- **Supplied material**:
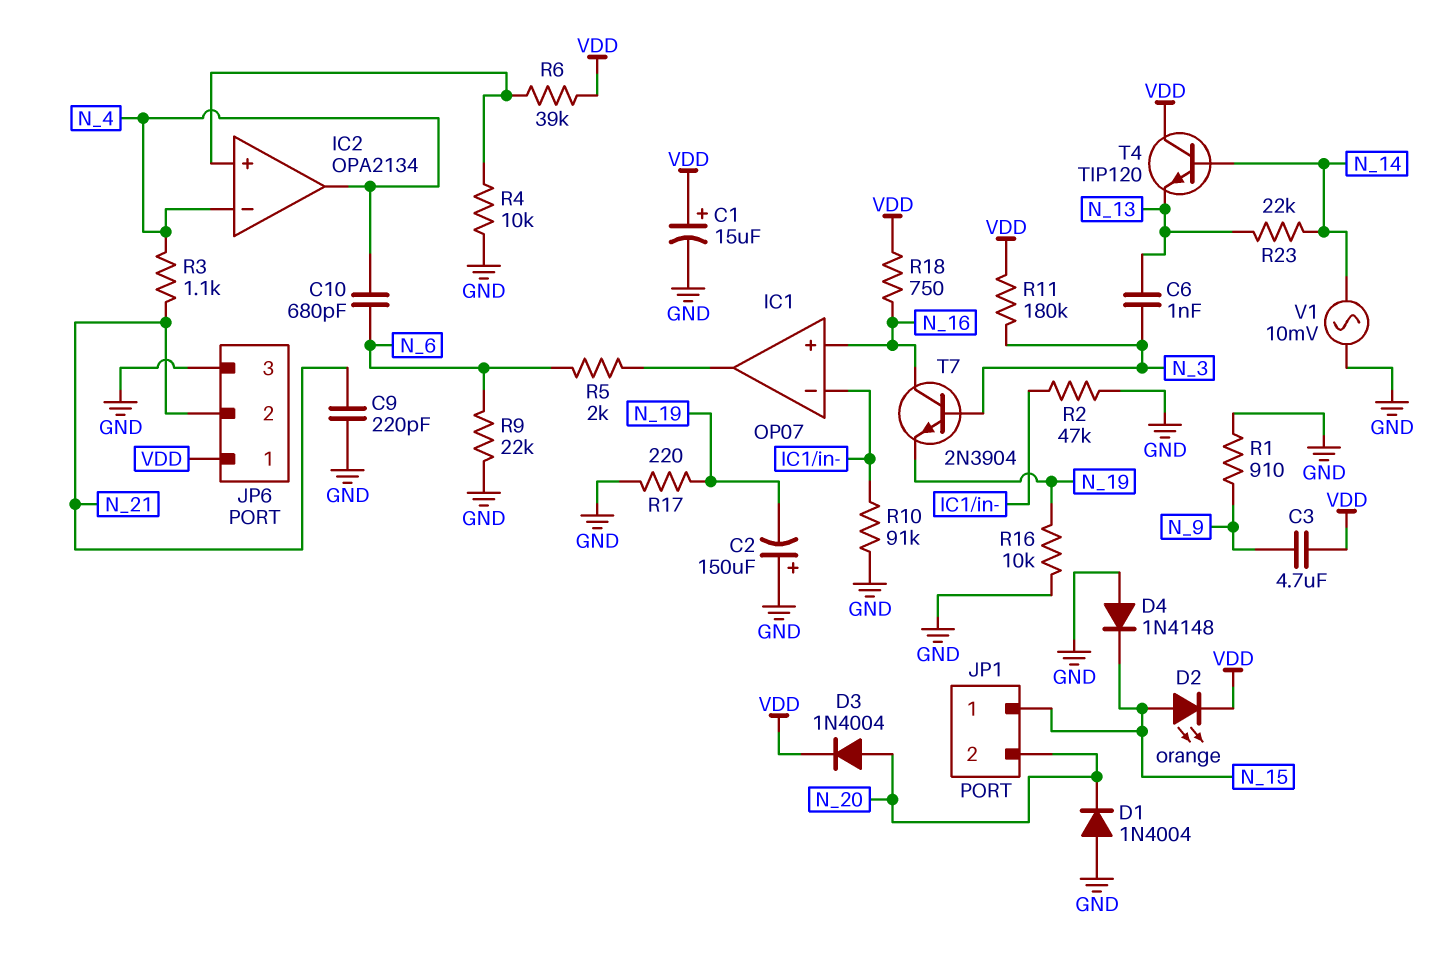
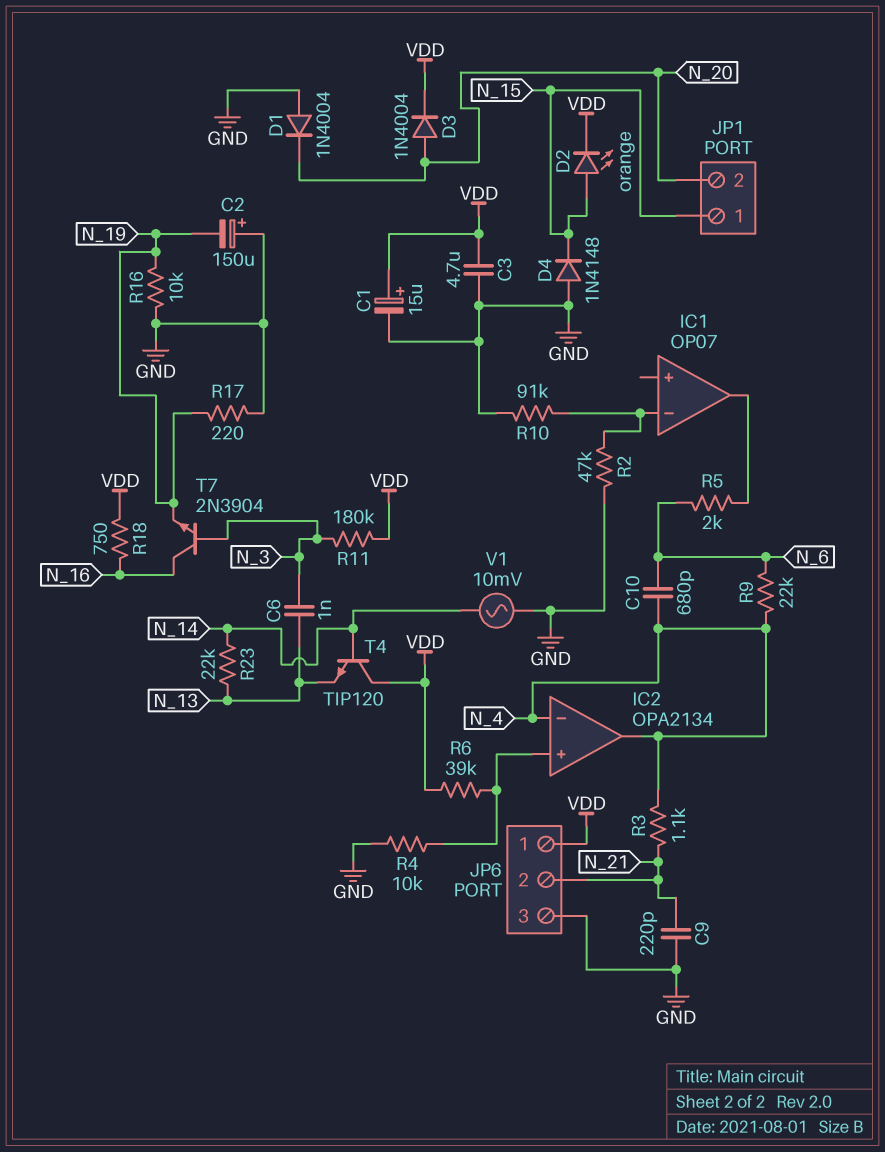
C3: 4.7uF (N_9, VDD) -> 4.7uF (GND, VDD)
IC1 pin in+: N_16 -> none
R1: 910 (GND, N_9) -> none
R9: 22k (GND, N_6) -> 22k (N_4, N_6)

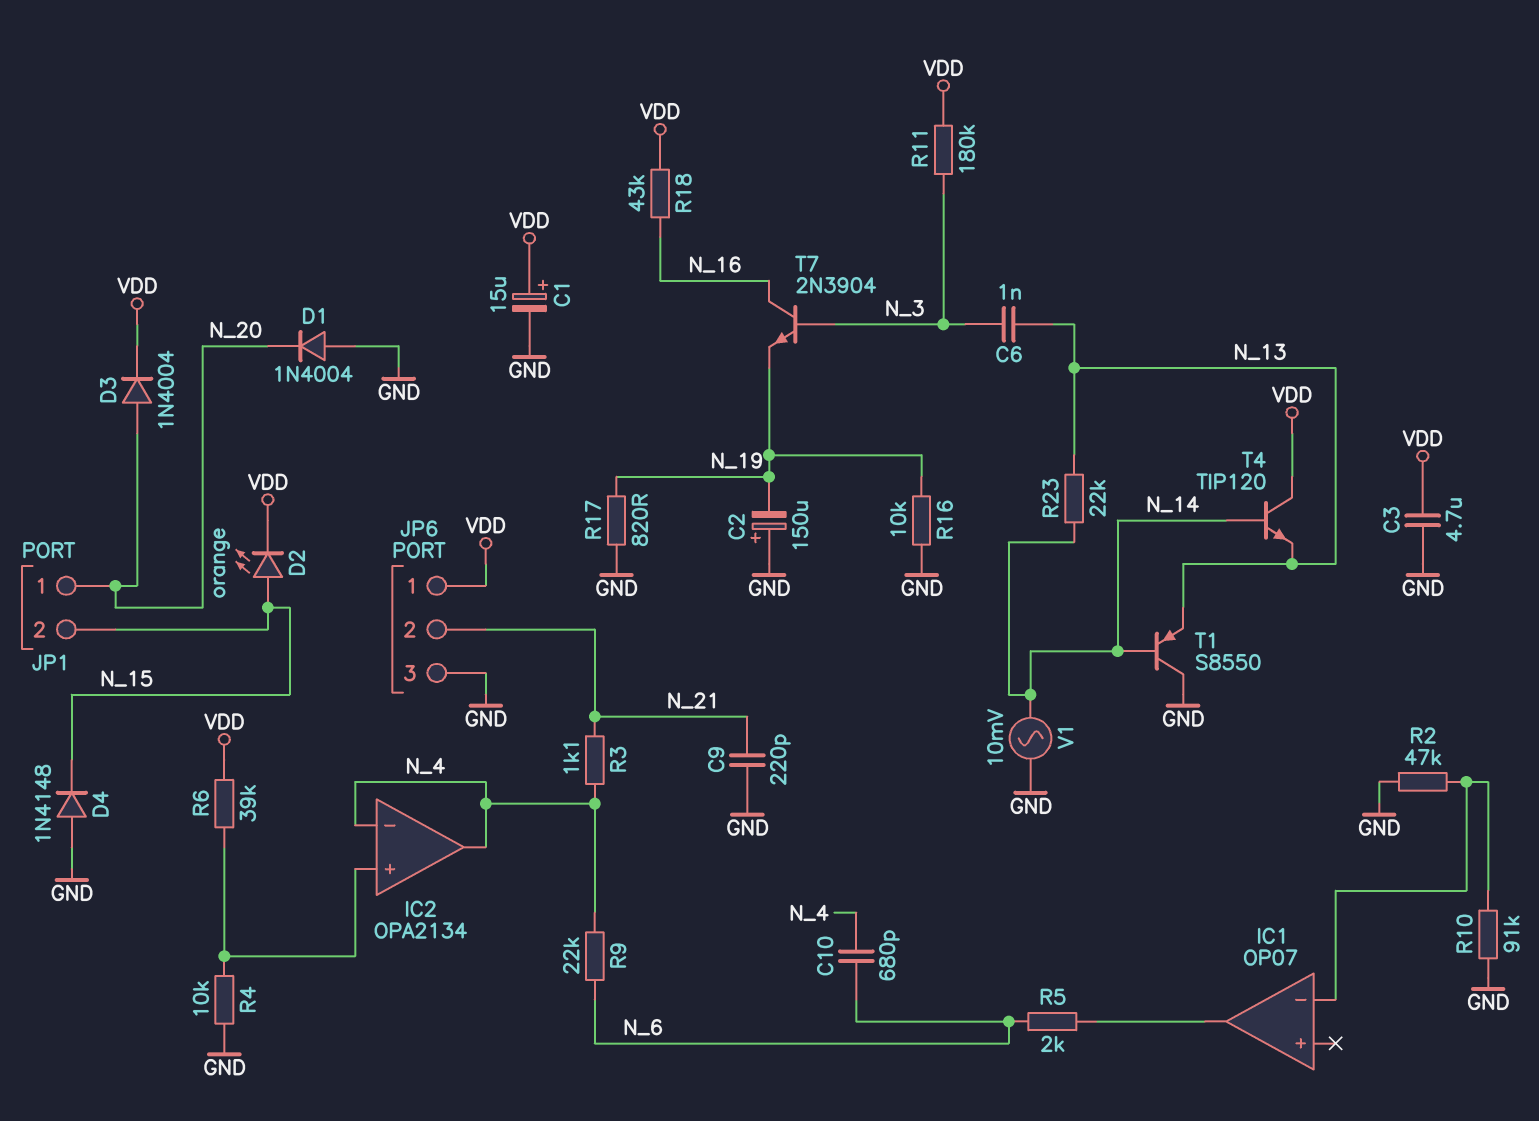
JP1 pin 1: N_15 -> N_20
JP1 pin 2: N_20 -> N_15
R17: 220 (GND, N_19) -> 820 (GND, N_19)
R18: 750 (N_16, VDD) -> 43k (N_16, VDD)
T1: none -> PNP S8550 (B N_14, C GND, E N_13)

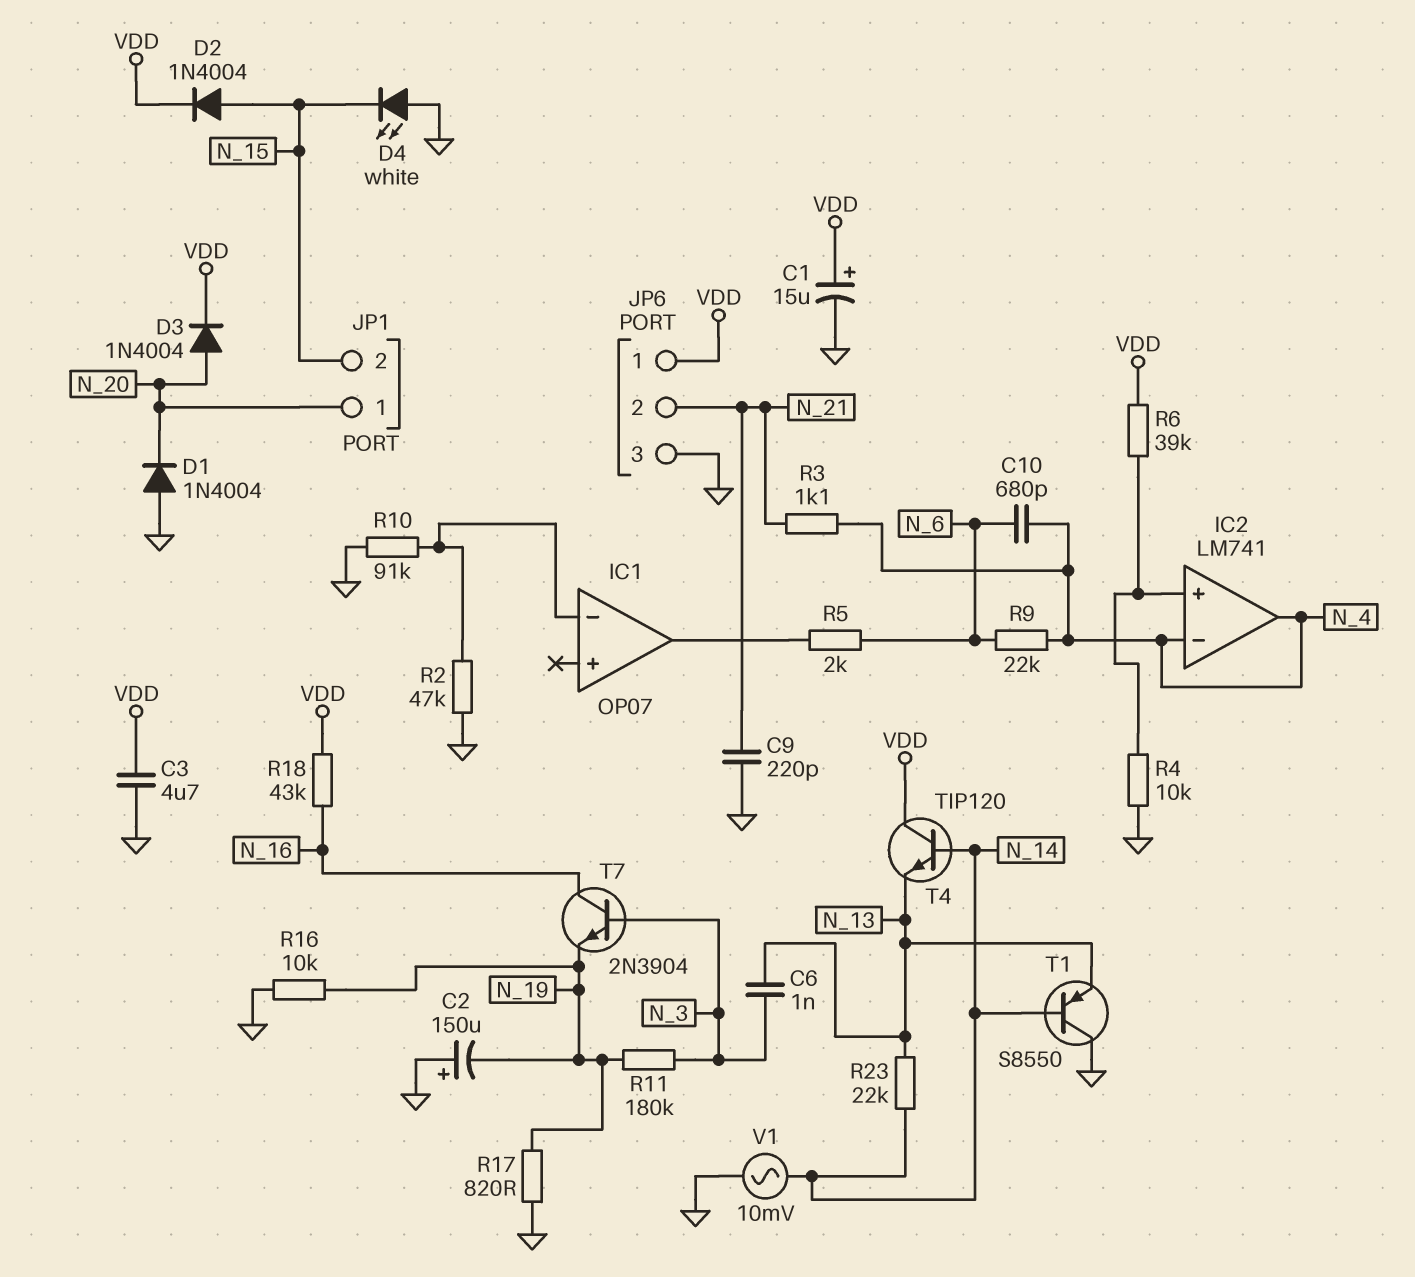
D2: LED orange (A N_15, K VDD) -> diode 1N4004 (A N_15, K VDD)
D4: diode 1N4148 (A GND, K N_15) -> LED white (A GND, K N_15)
IC2: OPA2134 -> LM741
R11: 180k (N_3, VDD) -> 180k (N_3, N_19)

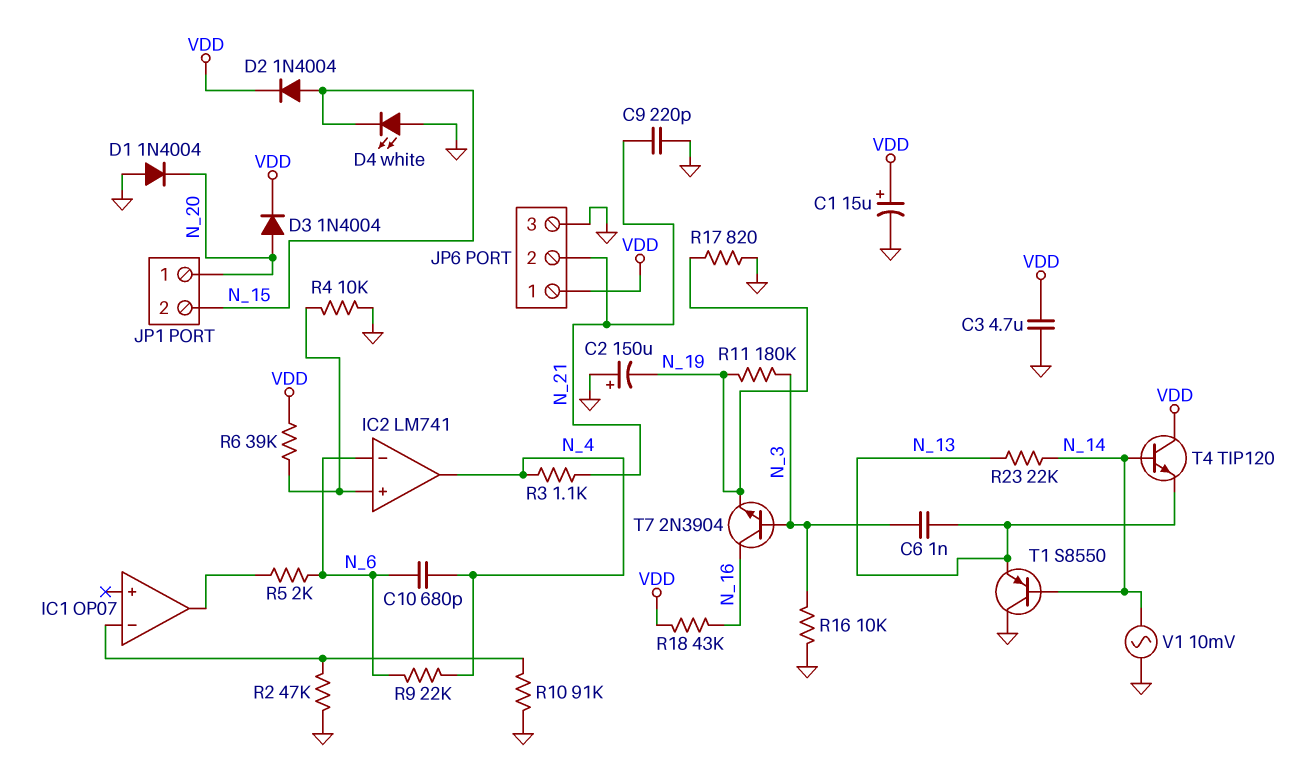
IC2 pin in-: N_4 -> N_6
R16: 10k (GND, N_19) -> 10k (GND, N_3)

- **Exercise requirements**: Repeat the listing above exactly from its first line to the line containing "R18: 750 (N_16, VDD) -> 43k (N_16, VDD)", both included, and omit the pictures.

- **Written solution**:
C3: 4.7uF (N_9, VDD) -> 4.7uF (GND, VDD)
IC1 pin in+: N_16 -> none
R1: 910 (GND, N_9) -> none
R9: 22k (GND, N_6) -> 22k (N_4, N_6)

JP1 pin 1: N_15 -> N_20
JP1 pin 2: N_20 -> N_15
R17: 220 (GND, N_19) -> 820 (GND, N_19)
R18: 750 (N_16, VDD) -> 43k (N_16, VDD)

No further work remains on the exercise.